Exercise brief |
Word for word, repeat everything in the records below except the pictures.

#####

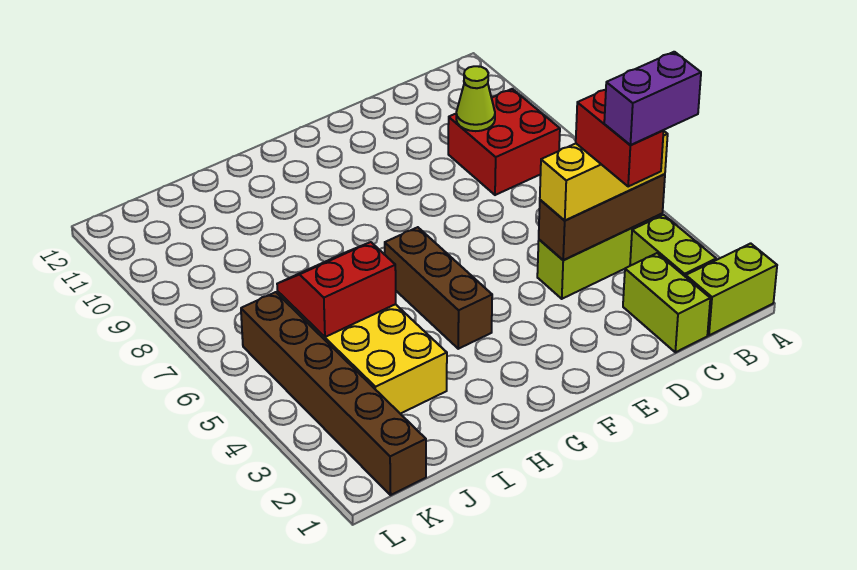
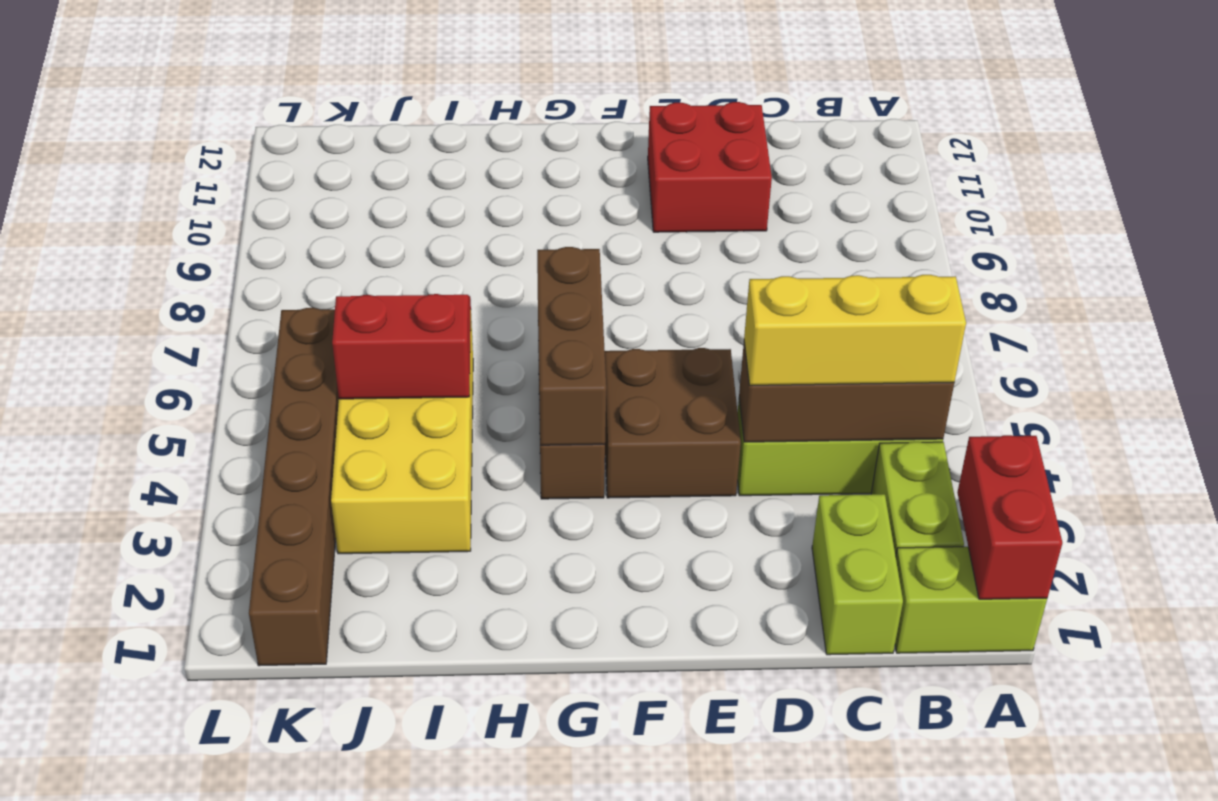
purple brick B3:C3 level 5 -> none
red brick B8:C9 level 1 -> red brick D10:E11 level 1
red brick C3:C4 level 4 -> red brick A1:A2 level 2
lime cone C9 level 2 -> none
none -> brown brick E4:F5 level 1
none -> brown brick G4:G6 level 2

#####

Answer below |
purple brick B3:C3 level 5 -> none
red brick B8:C9 level 1 -> red brick D10:E11 level 1
red brick C3:C4 level 4 -> red brick A1:A2 level 2
lime cone C9 level 2 -> none
none -> brown brick E4:F5 level 1
none -> brown brick G4:G6 level 2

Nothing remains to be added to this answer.